---------- Dataset content

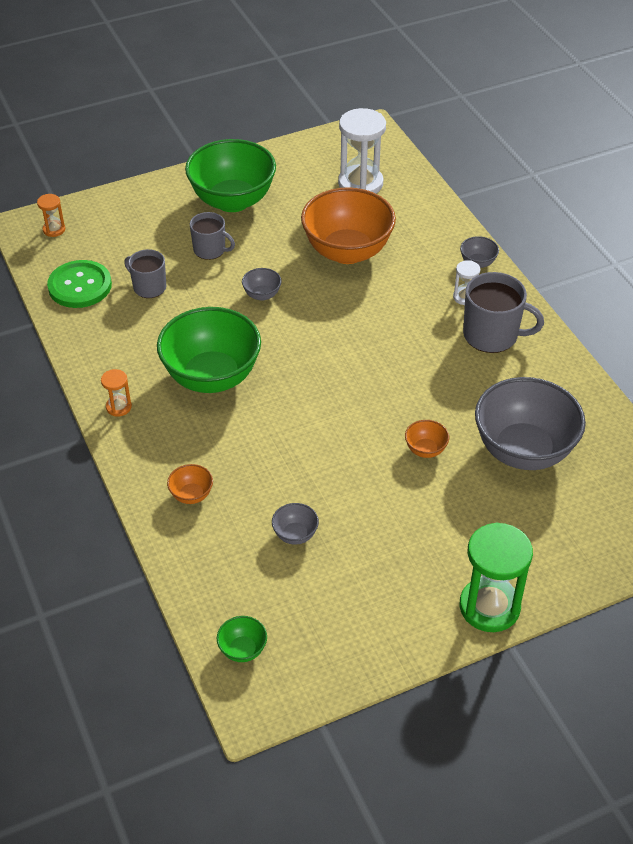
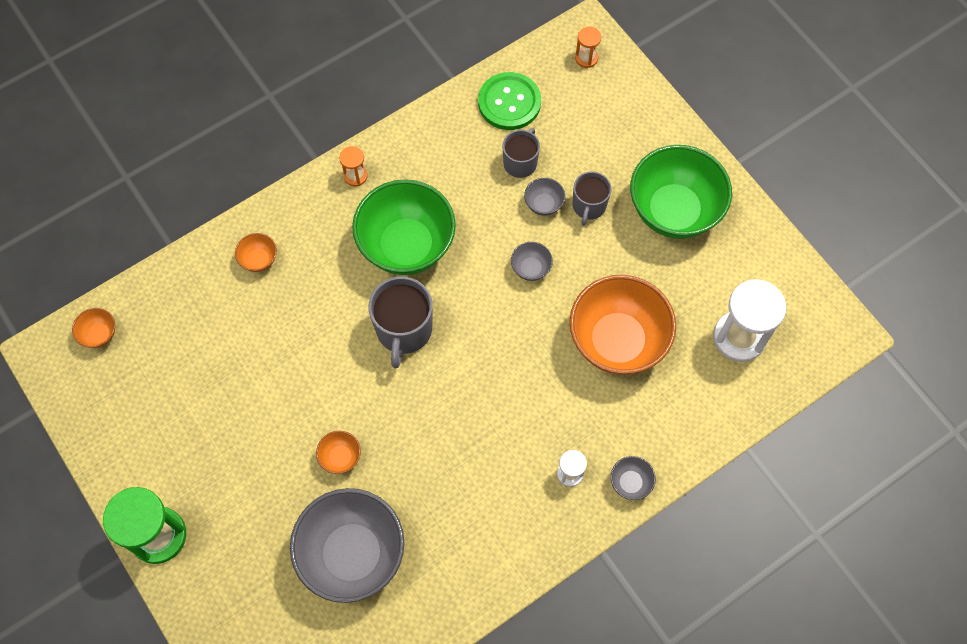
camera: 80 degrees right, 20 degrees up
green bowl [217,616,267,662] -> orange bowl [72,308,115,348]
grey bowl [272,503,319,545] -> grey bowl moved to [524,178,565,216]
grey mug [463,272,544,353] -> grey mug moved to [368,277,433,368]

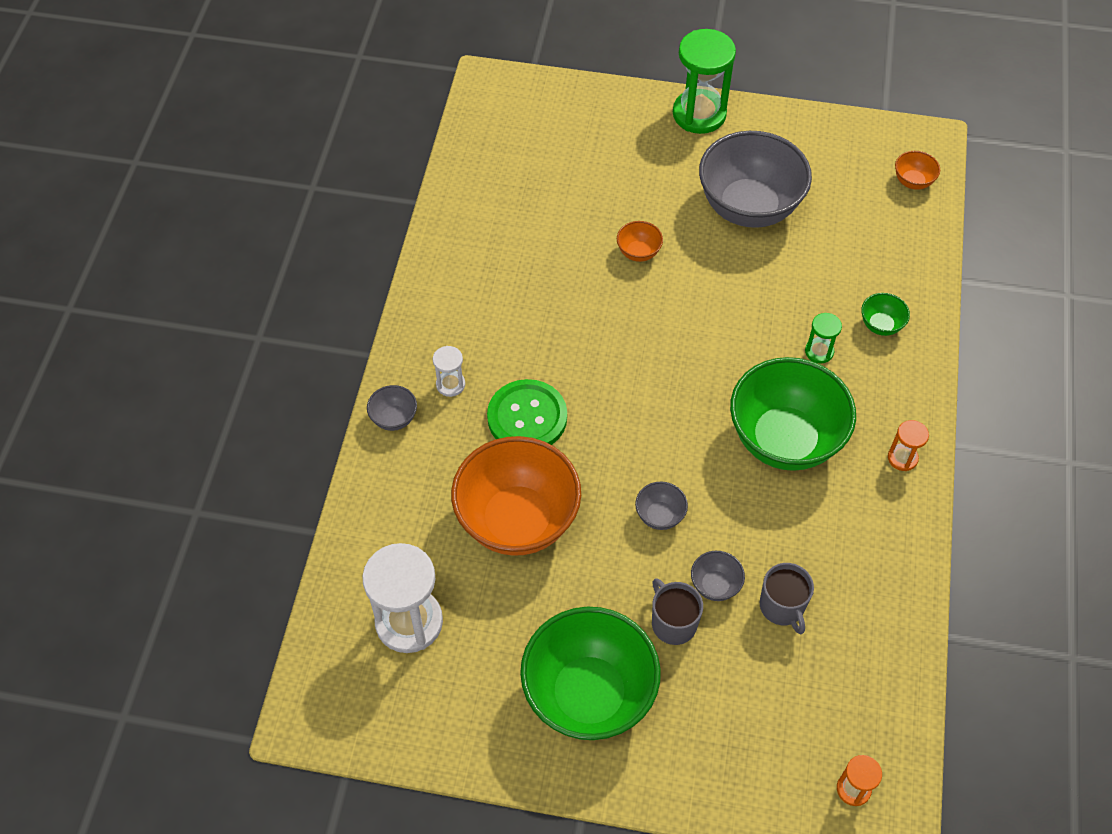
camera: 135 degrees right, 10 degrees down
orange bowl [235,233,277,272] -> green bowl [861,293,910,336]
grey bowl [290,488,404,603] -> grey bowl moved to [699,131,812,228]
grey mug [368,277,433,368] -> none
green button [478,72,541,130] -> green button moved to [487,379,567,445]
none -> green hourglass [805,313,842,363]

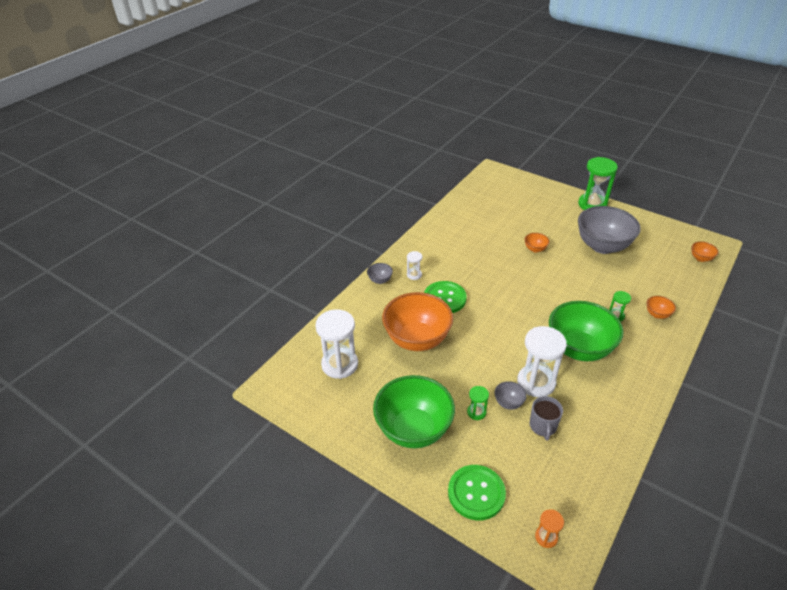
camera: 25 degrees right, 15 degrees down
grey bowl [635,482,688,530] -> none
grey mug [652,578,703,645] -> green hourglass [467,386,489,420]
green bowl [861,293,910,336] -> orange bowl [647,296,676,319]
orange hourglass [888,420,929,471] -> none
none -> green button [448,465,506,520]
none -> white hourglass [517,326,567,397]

--------------------

Please show the lines of the material that contain the string "orange".

green bowl [217,616,267,662] -> orange bowl [72,308,115,348]
orange bowl [235,233,277,272] -> green bowl [861,293,910,336]
green bowl [861,293,910,336] -> orange bowl [647,296,676,319]
orange hourglass [888,420,929,471] -> none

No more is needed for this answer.